#### [Provided data]

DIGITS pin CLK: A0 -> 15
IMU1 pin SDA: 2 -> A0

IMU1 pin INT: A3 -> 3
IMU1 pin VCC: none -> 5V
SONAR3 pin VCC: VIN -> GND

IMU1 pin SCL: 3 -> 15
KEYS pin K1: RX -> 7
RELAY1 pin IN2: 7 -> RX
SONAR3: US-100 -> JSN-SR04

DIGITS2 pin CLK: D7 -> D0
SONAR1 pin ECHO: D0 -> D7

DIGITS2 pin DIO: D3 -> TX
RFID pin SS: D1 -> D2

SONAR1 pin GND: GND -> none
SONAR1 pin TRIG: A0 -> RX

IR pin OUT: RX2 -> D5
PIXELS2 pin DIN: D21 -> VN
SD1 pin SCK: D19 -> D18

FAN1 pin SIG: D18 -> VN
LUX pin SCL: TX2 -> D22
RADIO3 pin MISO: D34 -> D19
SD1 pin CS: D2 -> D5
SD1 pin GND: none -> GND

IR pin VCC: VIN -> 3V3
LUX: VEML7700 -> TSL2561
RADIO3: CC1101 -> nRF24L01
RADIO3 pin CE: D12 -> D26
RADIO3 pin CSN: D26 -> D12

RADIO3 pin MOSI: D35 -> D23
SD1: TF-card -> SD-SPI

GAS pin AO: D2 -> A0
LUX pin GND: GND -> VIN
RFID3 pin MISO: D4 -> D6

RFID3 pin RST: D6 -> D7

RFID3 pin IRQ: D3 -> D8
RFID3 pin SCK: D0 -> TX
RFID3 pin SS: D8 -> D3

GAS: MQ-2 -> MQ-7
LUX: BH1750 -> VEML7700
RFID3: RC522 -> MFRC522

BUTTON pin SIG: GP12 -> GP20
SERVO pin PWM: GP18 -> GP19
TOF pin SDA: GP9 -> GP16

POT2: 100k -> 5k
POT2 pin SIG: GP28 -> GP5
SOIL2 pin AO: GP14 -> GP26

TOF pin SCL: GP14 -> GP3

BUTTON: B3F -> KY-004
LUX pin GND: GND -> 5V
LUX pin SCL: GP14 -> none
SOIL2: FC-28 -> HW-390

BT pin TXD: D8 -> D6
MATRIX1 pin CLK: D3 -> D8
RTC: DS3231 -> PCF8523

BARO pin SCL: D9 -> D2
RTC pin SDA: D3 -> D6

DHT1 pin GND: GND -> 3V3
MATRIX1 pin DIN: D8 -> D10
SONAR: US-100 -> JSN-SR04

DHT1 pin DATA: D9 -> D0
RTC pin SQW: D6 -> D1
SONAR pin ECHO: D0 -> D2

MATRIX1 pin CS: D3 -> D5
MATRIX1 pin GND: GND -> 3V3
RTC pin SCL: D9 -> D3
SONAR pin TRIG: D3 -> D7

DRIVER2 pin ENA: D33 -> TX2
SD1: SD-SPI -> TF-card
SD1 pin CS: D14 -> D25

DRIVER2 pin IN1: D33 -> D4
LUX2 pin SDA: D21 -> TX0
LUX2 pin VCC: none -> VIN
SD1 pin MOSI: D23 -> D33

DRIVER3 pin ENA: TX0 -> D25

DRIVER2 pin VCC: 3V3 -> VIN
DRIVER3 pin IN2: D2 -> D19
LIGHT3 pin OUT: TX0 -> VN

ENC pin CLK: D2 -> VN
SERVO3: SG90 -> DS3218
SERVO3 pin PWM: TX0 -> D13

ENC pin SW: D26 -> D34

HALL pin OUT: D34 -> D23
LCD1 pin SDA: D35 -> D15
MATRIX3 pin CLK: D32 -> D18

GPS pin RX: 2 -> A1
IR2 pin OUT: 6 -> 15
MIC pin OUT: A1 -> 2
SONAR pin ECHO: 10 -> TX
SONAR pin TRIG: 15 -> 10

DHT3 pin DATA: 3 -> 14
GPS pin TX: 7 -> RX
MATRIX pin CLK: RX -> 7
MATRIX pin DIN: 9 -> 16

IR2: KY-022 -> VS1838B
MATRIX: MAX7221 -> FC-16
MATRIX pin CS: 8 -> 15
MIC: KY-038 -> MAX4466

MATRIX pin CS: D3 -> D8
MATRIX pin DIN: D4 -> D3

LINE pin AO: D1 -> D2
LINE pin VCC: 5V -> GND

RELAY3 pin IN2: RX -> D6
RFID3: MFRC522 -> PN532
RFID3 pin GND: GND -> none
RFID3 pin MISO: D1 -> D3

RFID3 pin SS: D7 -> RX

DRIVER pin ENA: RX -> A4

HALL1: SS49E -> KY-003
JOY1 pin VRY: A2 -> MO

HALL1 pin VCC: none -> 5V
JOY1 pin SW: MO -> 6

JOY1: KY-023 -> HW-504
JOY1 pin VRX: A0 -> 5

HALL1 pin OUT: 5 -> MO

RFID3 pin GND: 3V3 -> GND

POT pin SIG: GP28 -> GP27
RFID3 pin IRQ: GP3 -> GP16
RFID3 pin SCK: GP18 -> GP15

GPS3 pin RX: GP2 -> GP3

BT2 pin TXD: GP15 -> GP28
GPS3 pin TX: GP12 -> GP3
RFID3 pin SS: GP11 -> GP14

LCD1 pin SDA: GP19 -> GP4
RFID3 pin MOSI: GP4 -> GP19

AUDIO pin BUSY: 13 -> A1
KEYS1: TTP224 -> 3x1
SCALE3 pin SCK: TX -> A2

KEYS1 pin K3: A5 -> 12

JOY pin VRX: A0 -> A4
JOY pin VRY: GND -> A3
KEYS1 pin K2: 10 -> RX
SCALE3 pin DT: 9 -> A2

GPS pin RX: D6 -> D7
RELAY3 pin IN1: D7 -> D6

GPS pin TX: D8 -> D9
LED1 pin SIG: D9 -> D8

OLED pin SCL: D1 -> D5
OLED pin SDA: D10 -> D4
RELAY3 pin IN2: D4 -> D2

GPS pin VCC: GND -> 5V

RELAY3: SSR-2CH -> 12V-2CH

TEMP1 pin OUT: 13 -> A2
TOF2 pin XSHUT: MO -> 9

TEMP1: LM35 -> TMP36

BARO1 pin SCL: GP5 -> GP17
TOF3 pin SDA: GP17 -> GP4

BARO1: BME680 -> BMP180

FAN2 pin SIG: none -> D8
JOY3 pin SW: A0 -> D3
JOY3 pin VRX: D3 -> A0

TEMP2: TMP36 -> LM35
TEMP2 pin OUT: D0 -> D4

#### [Goal of the exercise]
Copy from the entries only those lines that hold the word "ECHO".

#### [Task response]
SONAR1 pin ECHO: D0 -> D7
SONAR pin ECHO: D0 -> D2
SONAR pin ECHO: 10 -> TX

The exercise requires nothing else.